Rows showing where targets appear
########

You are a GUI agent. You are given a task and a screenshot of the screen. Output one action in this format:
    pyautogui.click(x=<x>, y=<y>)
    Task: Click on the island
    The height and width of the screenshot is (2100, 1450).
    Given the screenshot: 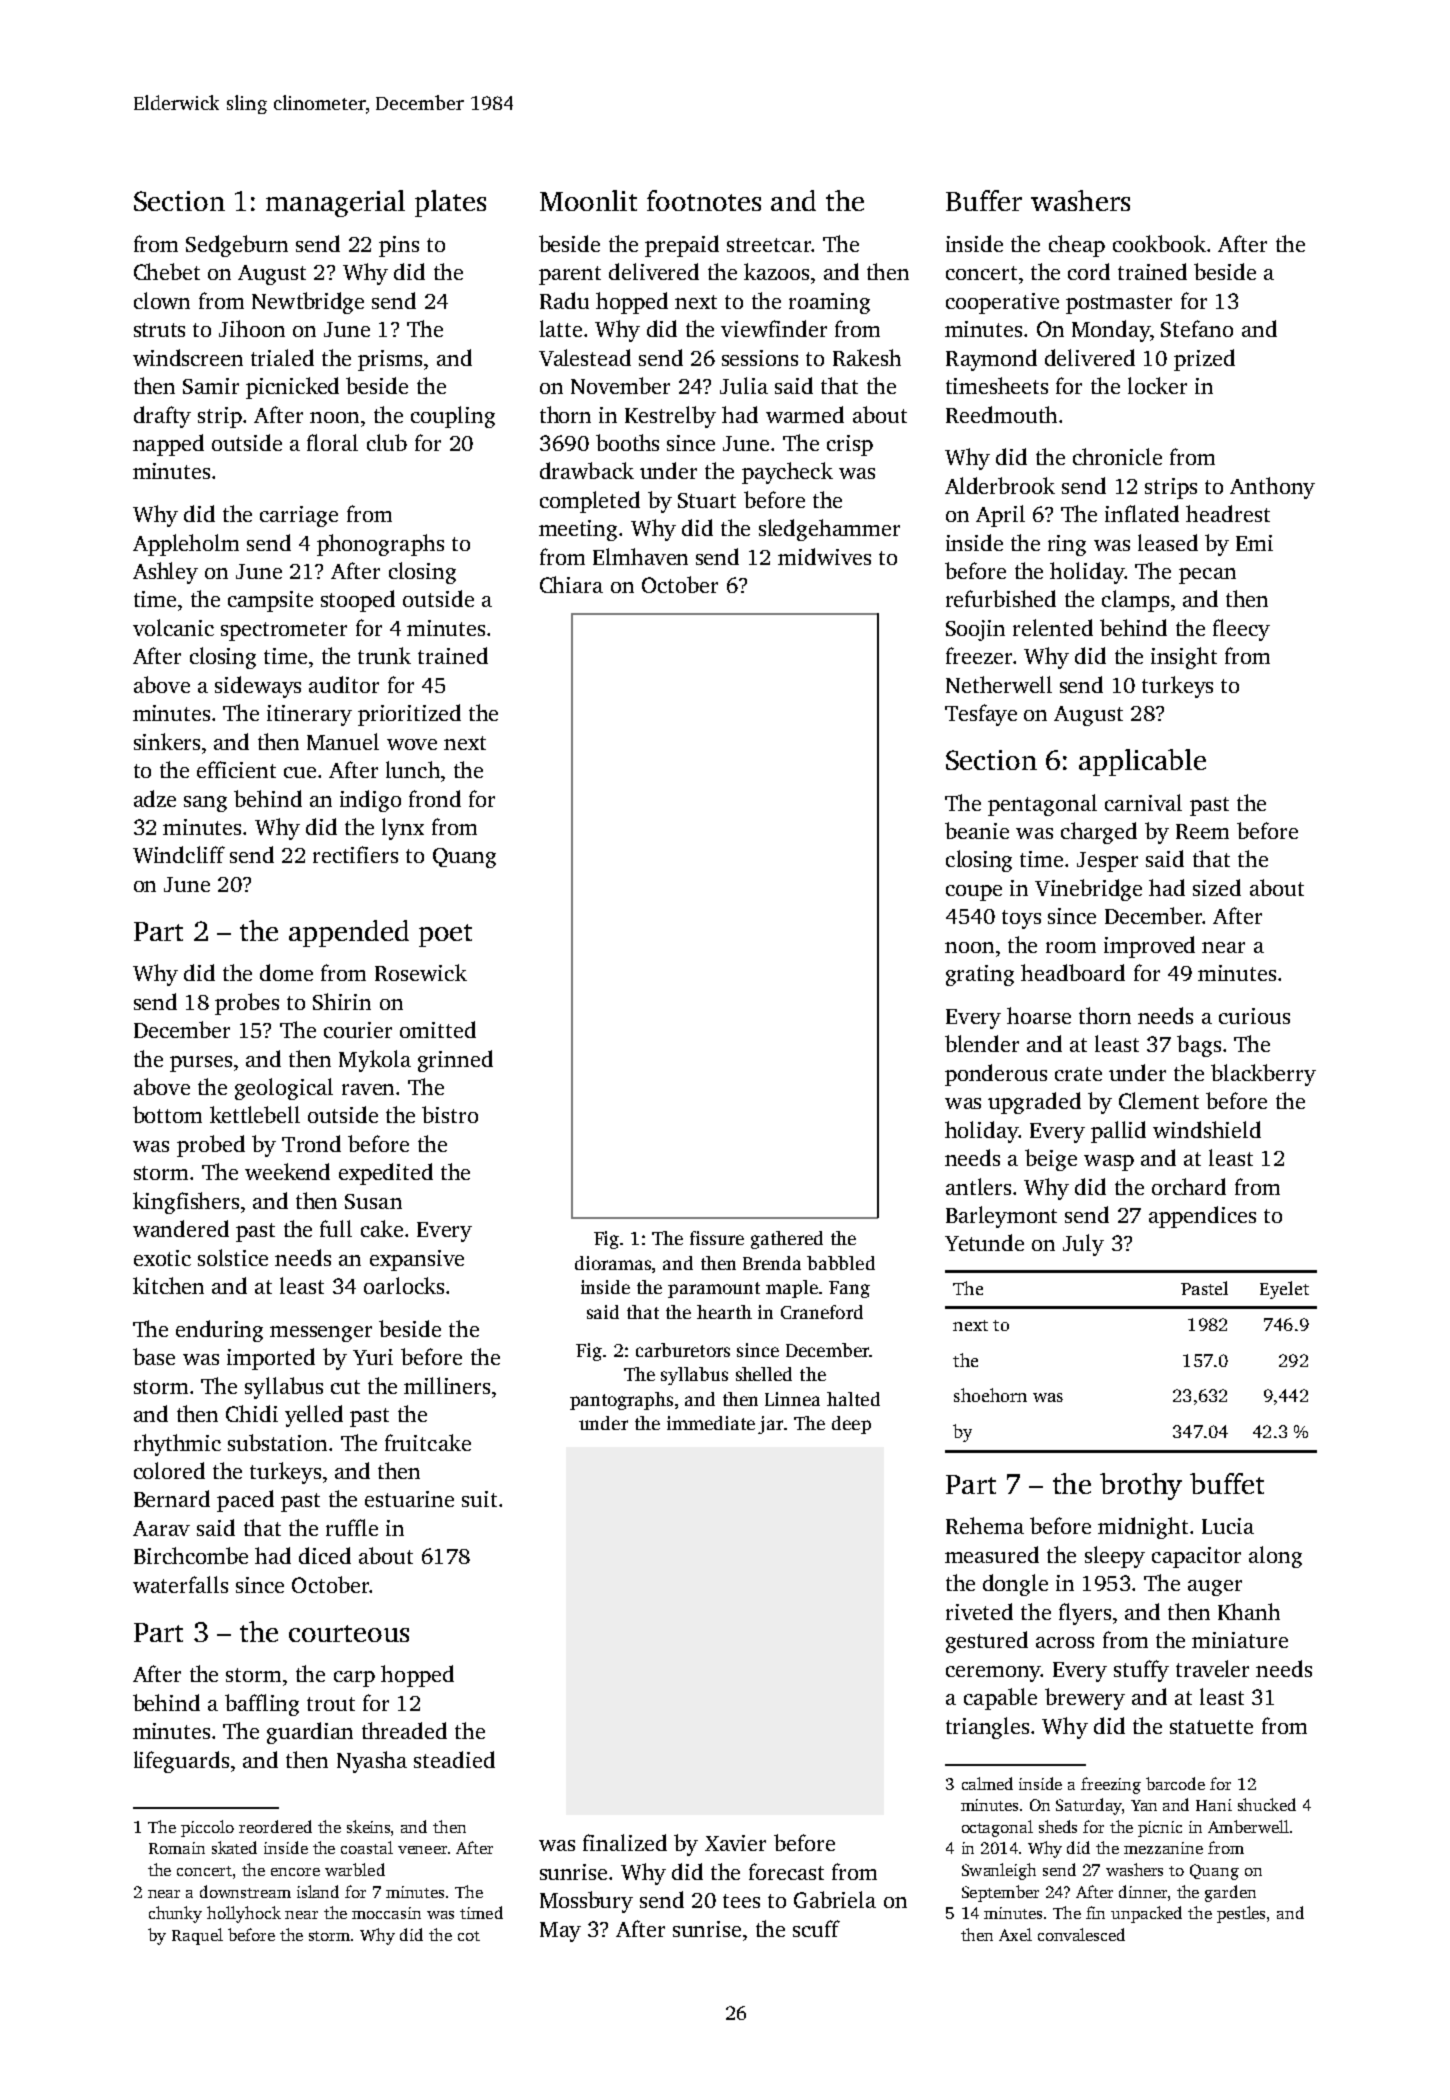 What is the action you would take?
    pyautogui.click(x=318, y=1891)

########

What this task involves => Turn the material above, from its start through the line containing "The height and", into a numbered list, leaving out any blank lines.

Reply to the task =>
1. You are a GUI agent. You are given a task and a screenshot of the screen. Output one action in this format:
2.     pyautogui.click(x=<x>, y=<y>)
3.     Task: Click on the island
4.     The height and width of the screenshot is (2100, 1450).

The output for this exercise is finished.